WHAT YOU ARE ASKED TO DO> Please say how many lines below include the word "turned", with nothing beyond the number.

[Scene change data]
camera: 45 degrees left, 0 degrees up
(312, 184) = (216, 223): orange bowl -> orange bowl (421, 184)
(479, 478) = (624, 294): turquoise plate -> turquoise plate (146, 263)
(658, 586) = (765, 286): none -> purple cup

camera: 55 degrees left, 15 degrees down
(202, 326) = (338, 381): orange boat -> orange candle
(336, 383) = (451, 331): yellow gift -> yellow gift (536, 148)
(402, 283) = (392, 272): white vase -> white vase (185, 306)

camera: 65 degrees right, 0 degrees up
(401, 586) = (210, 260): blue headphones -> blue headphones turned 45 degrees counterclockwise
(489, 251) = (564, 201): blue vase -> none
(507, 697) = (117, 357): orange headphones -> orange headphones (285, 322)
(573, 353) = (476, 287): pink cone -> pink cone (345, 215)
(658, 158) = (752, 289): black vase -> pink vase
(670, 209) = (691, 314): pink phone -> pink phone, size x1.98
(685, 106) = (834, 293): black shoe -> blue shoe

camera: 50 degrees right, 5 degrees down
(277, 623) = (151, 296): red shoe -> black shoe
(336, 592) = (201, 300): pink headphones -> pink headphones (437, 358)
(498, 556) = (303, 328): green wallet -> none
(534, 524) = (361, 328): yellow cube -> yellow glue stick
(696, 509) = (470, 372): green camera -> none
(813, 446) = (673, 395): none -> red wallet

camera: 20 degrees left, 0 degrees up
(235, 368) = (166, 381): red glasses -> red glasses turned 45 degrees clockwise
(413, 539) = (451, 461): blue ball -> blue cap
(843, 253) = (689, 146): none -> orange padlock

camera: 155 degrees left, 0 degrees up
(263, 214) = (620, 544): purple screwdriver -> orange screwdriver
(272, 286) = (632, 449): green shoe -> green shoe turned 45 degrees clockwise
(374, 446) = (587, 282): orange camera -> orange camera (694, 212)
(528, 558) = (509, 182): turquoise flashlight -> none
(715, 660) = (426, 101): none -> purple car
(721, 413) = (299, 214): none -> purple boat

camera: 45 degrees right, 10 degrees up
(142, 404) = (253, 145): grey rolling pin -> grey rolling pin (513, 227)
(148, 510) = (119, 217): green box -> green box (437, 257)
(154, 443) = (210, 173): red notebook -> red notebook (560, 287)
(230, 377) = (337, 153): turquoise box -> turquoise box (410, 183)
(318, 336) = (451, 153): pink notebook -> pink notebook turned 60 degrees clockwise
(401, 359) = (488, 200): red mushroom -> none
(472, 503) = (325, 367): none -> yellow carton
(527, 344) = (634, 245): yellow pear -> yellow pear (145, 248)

EXPECTED OUTPUT> 4